TASK REQUIREMENTS:
Turn the listing below into a numbered list with one line per entry, and skip every blank line. Include all of the listing, but leave the pictures out.

ENTRIES SHOWN:
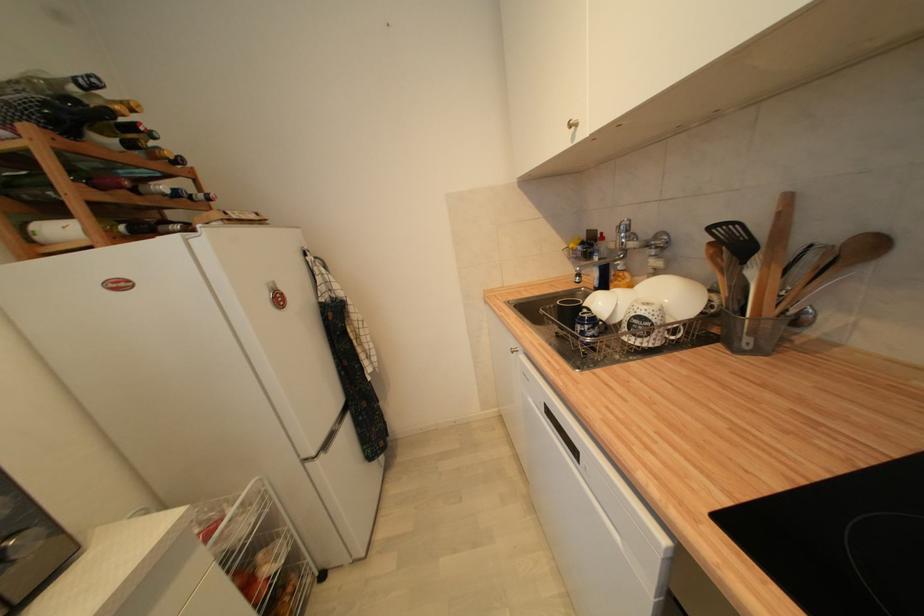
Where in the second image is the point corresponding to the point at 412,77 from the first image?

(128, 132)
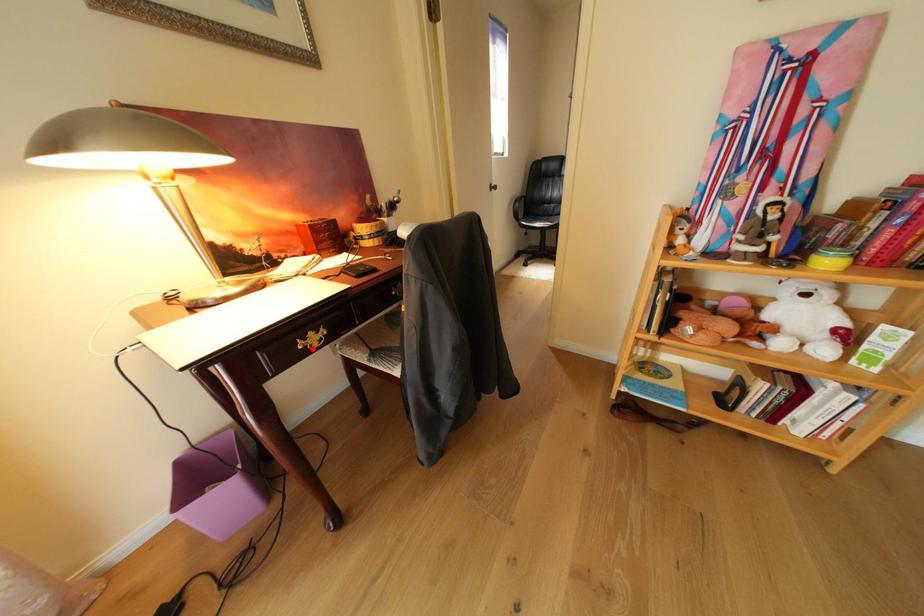
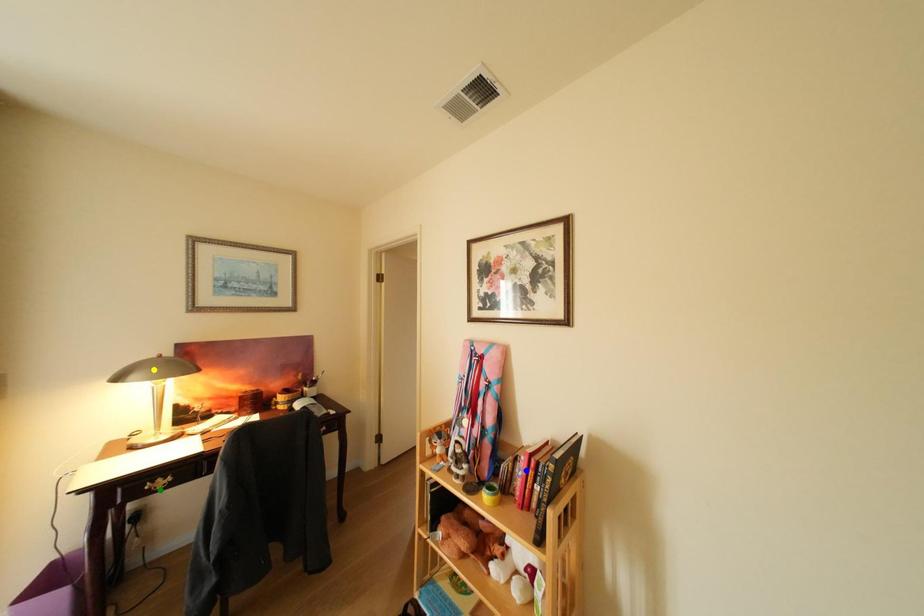
Question: I am providing you with two images of the same scene from different viewpoints. A red point is marked on the first image. You are given multiple points on the second image. In image 2, which mark is for the same physical point as the one in image 1?

Choices:
 (A) yellow point
 (B) green point
 (C) blue point

Answer: (B)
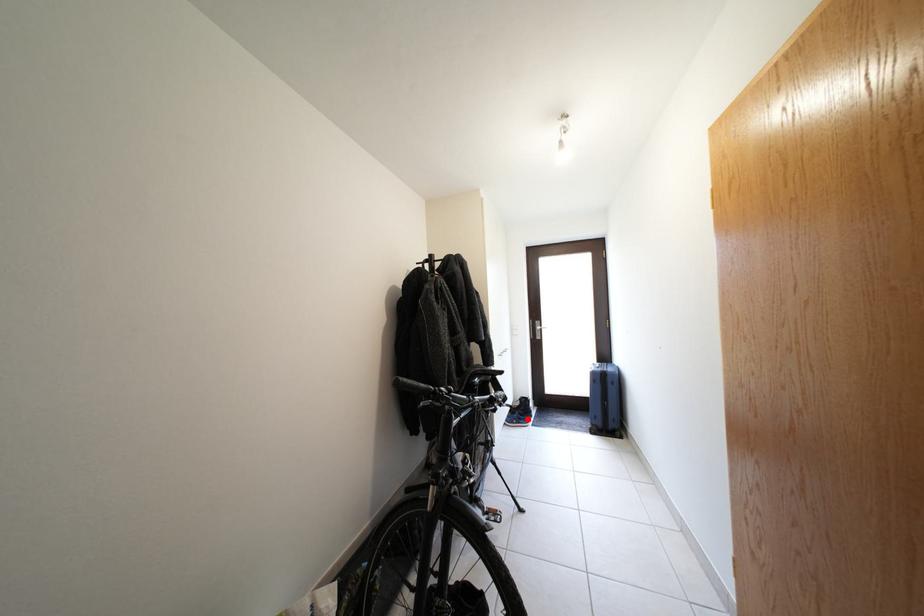
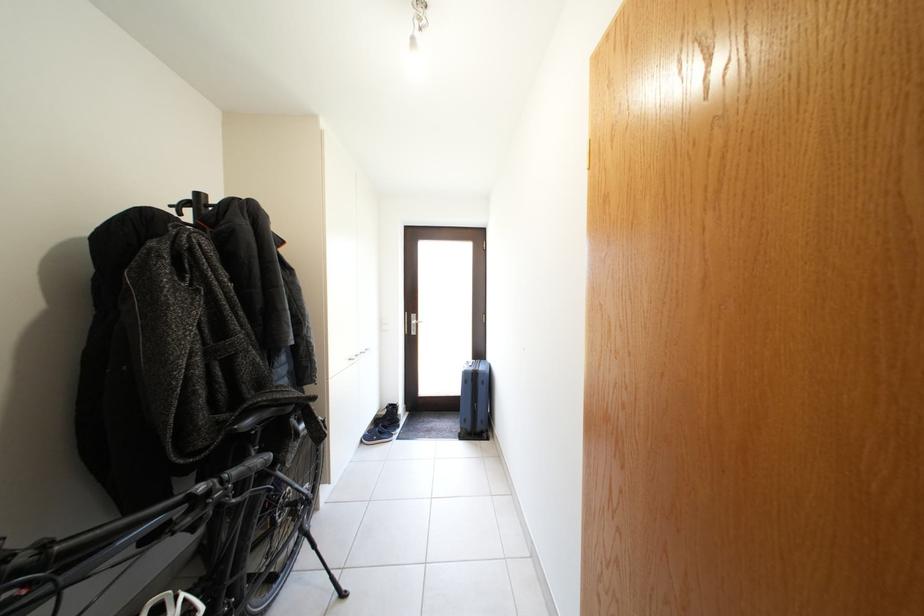
The point at the highlighted location is marked in the first image. Where is the corresponding point in the second image?

(392, 431)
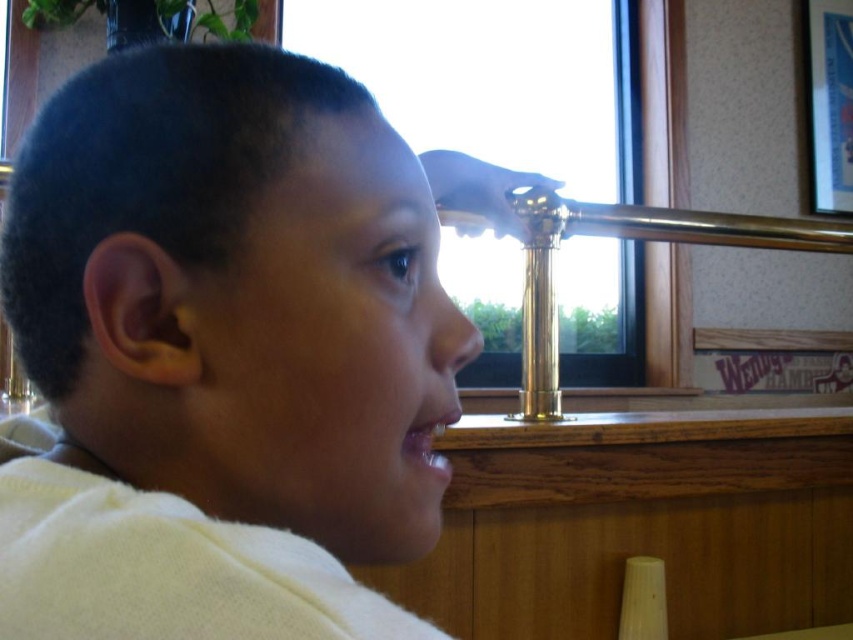
Question: Is the position of white matte shirt at center more distant than that of transparent glass window at center?

Choices:
 (A) no
 (B) yes

Answer: (A)

Question: In this image, where is white matte shirt at center located relative to transparent glass window at center?

Choices:
 (A) right
 (B) left

Answer: (B)

Question: Which object is farther from the camera taking this photo?

Choices:
 (A) transparent glass window at center
 (B) white matte shirt at center

Answer: (A)

Question: Is white matte shirt at center smaller than transparent glass window at center?

Choices:
 (A) no
 (B) yes

Answer: (B)

Question: Which point is farther to the camera?

Choices:
 (A) (164, 259)
 (B) (509, 244)

Answer: (B)

Question: Which object appears closest to the camera in this image?

Choices:
 (A) transparent glass window at center
 (B) white matte shirt at center

Answer: (B)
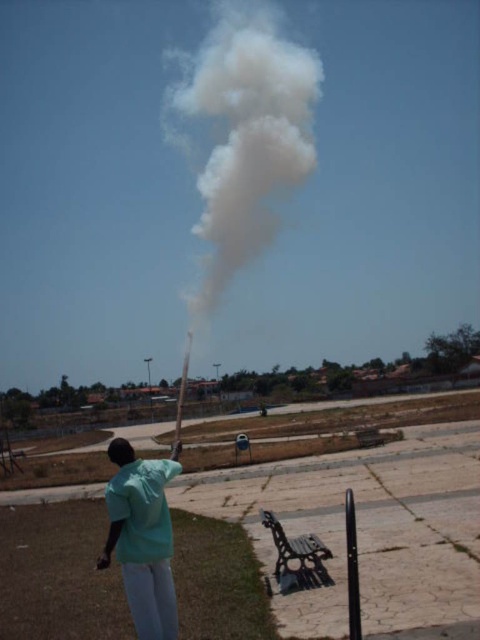
Is point (218, 86) more distant than point (112, 525)?

Yes, it is behind point (112, 525).

Is white fluffy smoke at center further to the viewer compared to green fabric shirt at center?

Yes, white fluffy smoke at center is further from the viewer.

Where is `white fluffy smoke at center`? Image resolution: width=480 pixels, height=640 pixels. white fluffy smoke at center is located at coordinates (245, 136).

At what (x,y) coordinates should I click in order to perform the action: click on white fluffy smoke at center. Please return your answer as a coordinate pair (x, y). This screenshot has width=480, height=640. Looking at the image, I should click on (245, 136).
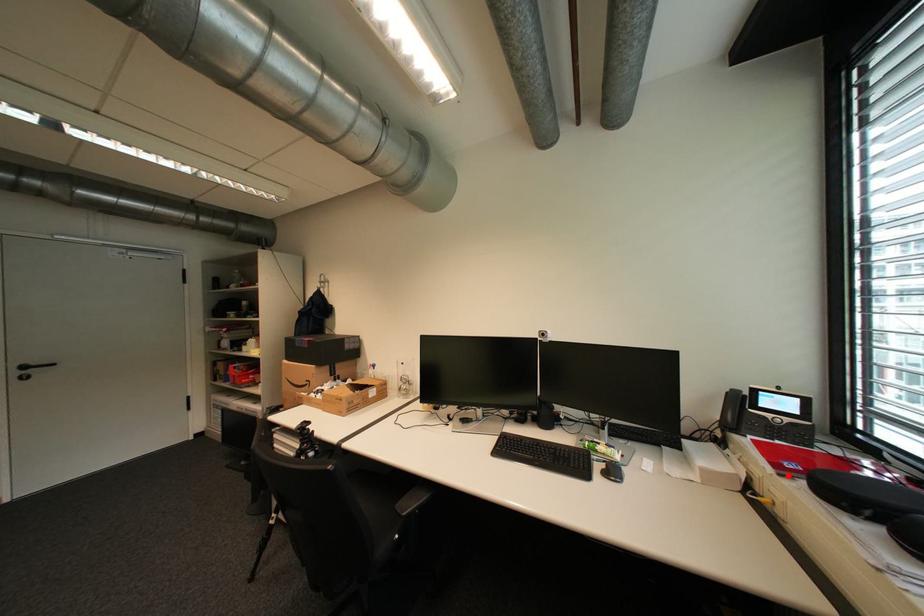
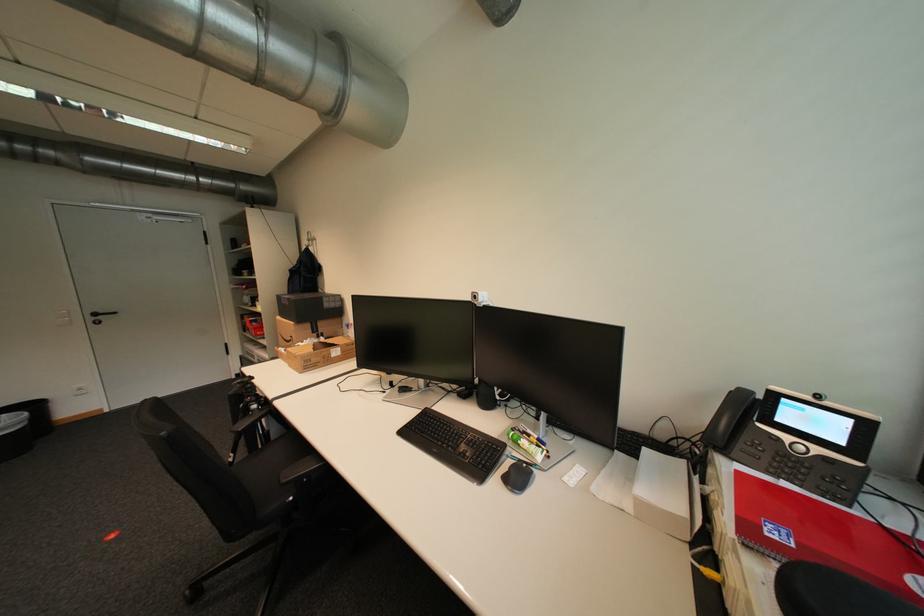
Where in the second image is the point corresponding to the highlighted location from the first image?

(754, 545)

RESULT FOR THIS TASK:
1. Where in the second image is the point corresponding to the point at 412,77 from the first image?
2. (128, 132)
3. Question: I am providing you with two images of the same scene from different viewpoints. A red point is marked on the first image. You are given multiple points on the second image. In image 2, which mark is for the same physical point as the one in image 1?
4. Choices:
5.  (A) yellow point
6.  (B) green point
7.  (C) blue point
8. Answer: (B)
9. The point at the highlighted location is marked in the first image. Where is the corresponding point in the second image?
10. (392, 431)
11. Question: Is the position of white matte shirt at center more distant than that of transparent glass window at center?
12. Choices:
13.  (A) no
14.  (B) yes
15. Answer: (A)
16. Question: In this image, where is white matte shirt at center located relative to transparent glass window at center?
17. Choices:
18.  (A) right
19.  (B) left
20. Answer: (B)
21. Question: Which object is farther from the camera taking this photo?
22. Choices:
23.  (A) transparent glass window at center
24.  (B) white matte shirt at center
25. Answer: (A)
26. Question: Is white matte shirt at center smaller than transparent glass window at center?
27. Choices:
28.  (A) no
29.  (B) yes
30. Answer: (B)
31. Question: Which point is farther to the camera?
32. Choices:
33.  (A) (164, 259)
34.  (B) (509, 244)
35. Answer: (B)
36. Question: Which object appears closest to the camera in this image?
37. Choices:
38.  (A) transparent glass window at center
39.  (B) white matte shirt at center
40. Answer: (B)
41. Is point (218, 86) more distant than point (112, 525)?
42. Yes, it is behind point (112, 525).
43. Is white fluffy smoke at center further to the viewer compared to green fabric shirt at center?
44. Yes, white fluffy smoke at center is further from the viewer.
45. Where is `white fluffy smoke at center`? Image resolution: width=480 pixels, height=640 pixels. white fluffy smoke at center is located at coordinates (245, 136).
46. At what (x,y) coordinates should I click in order to perform the action: click on white fluffy smoke at center. Please return your answer as a coordinate pair (x, y). This screenshot has width=480, height=640. Looking at the image, I should click on (245, 136).
47. Where in the second image is the point corresponding to the highlighted location from the first image?
48. (754, 545)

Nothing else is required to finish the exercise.